▶ **EXERCISE MATERIALS**

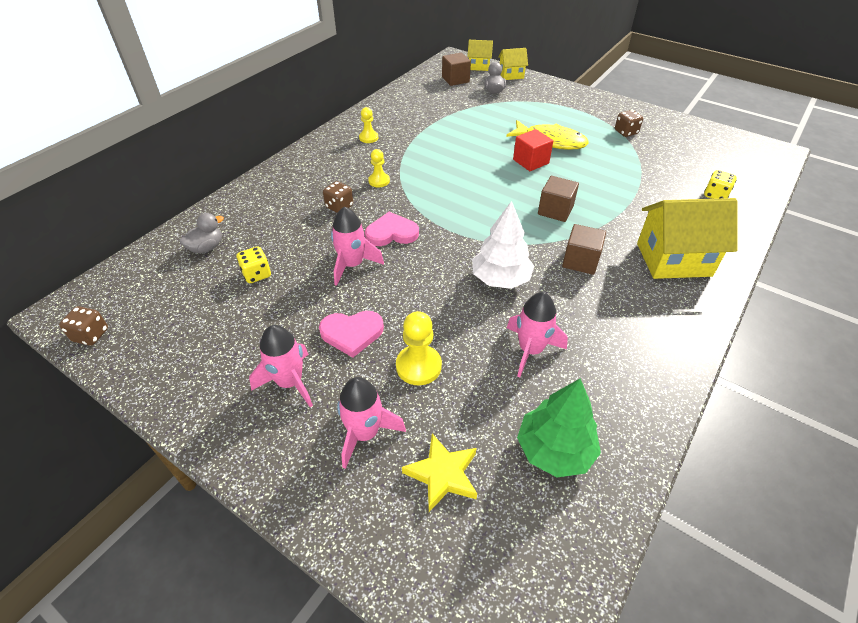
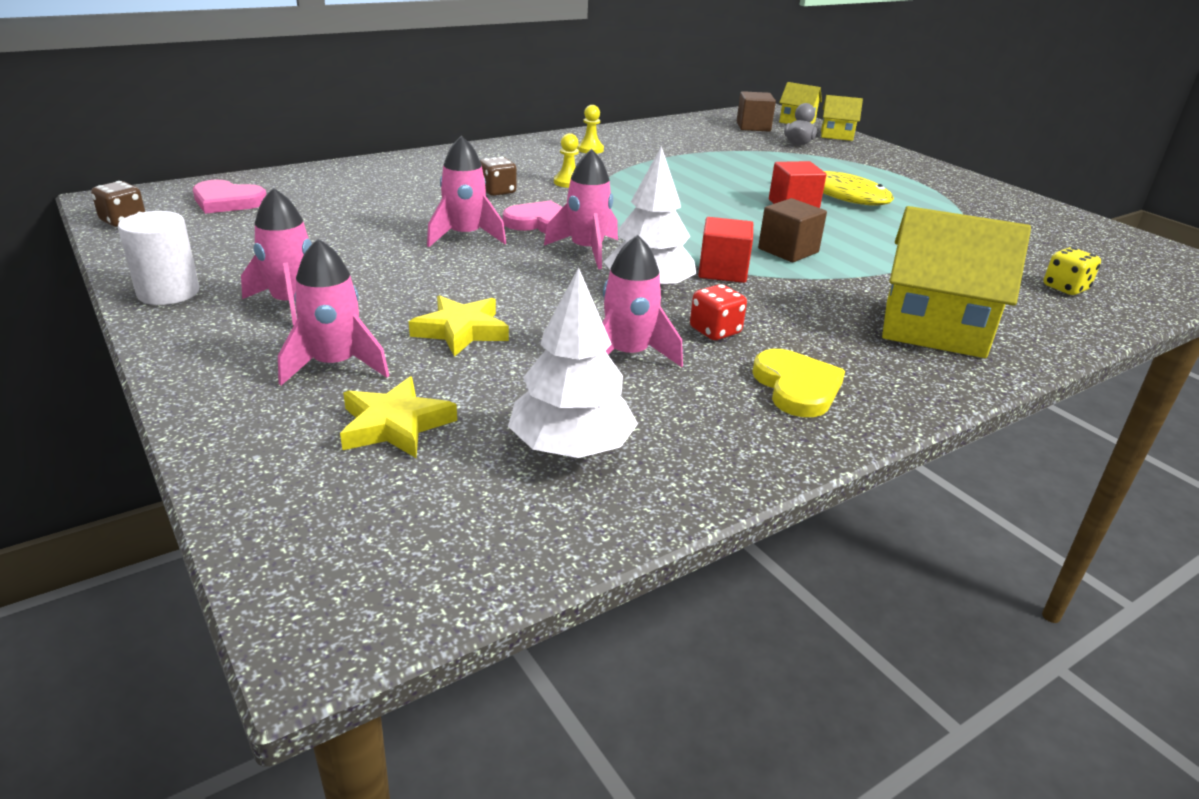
camera: 20 degrees right, 15 degrees down
(193, 404) = (168, 292): none -> white cylinder
(206, 247) = (311, 189): grey duck -> none
(257, 274) = (345, 219): yellow dice -> none
(352, 333) = (406, 286): pink heart -> pink heart (227, 201)
(418, 366) = (461, 331): yellow pawn -> yellow star
(439, 253) = (587, 250): none -> pink rocket
(531, 245) = (722, 271): none -> red cube
(554, 450) = (571, 448): green tree -> white tree
(563, 307) = (715, 331): none -> red dice
(580, 261) = (782, 299): brown cube -> none
(626, 132) = (966, 208): brown dice -> none
(636, 342) = (797, 387): none -> yellow heart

▶ **WORK ITEM**
Extract the entries in full, exactly as they are, minus the pictures.

▶ **TASK OUTPUT**
camera: 20 degrees right, 15 degrees down
(193, 404) = (168, 292): none -> white cylinder
(206, 247) = (311, 189): grey duck -> none
(257, 274) = (345, 219): yellow dice -> none
(352, 333) = (406, 286): pink heart -> pink heart (227, 201)
(418, 366) = (461, 331): yellow pawn -> yellow star
(439, 253) = (587, 250): none -> pink rocket
(531, 245) = (722, 271): none -> red cube
(554, 450) = (571, 448): green tree -> white tree
(563, 307) = (715, 331): none -> red dice
(580, 261) = (782, 299): brown cube -> none
(626, 132) = (966, 208): brown dice -> none
(636, 342) = (797, 387): none -> yellow heart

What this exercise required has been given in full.